_Work task_
Every line with the string "green" in it belongs in your answer, so copy them all from the data.

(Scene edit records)

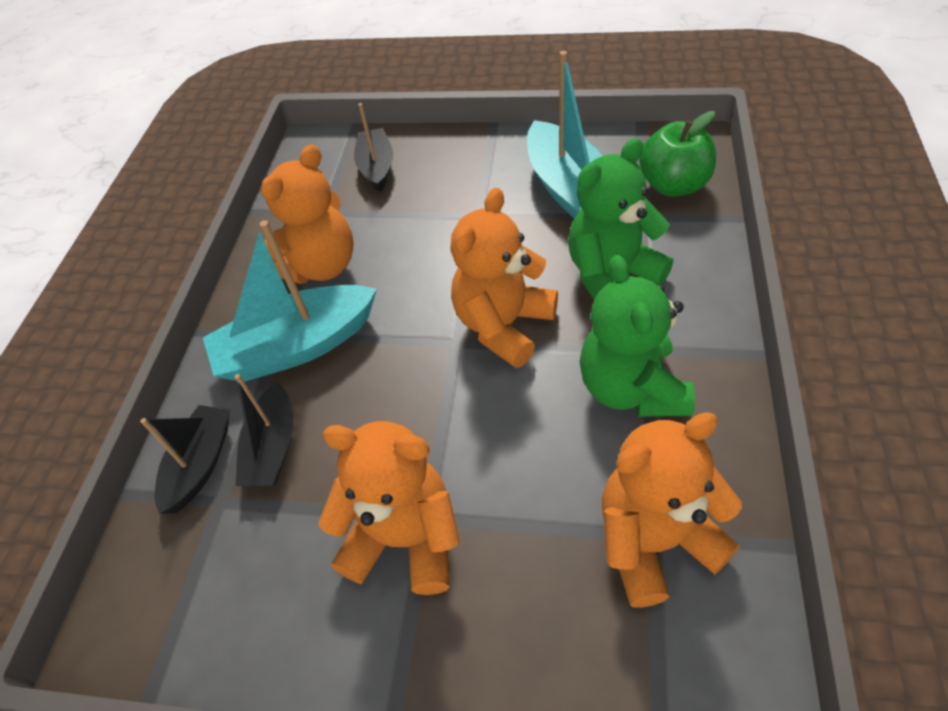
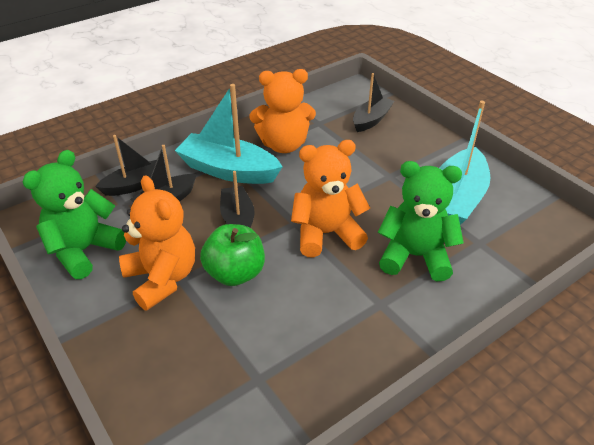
camera: 40 degrees right, 10 degrees down
(390, 392) = (238, 219): none -> black boat
(631, 388) = (345, 312): green teddy bear -> green teddy bear (84, 250)
(655, 540) = (255, 381): orange teddy bear -> none
(673, 185) = (524, 241): green apple -> green apple (235, 273)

_Written answer_
(631, 388) = (345, 312): green teddy bear -> green teddy bear (84, 250)
(673, 185) = (524, 241): green apple -> green apple (235, 273)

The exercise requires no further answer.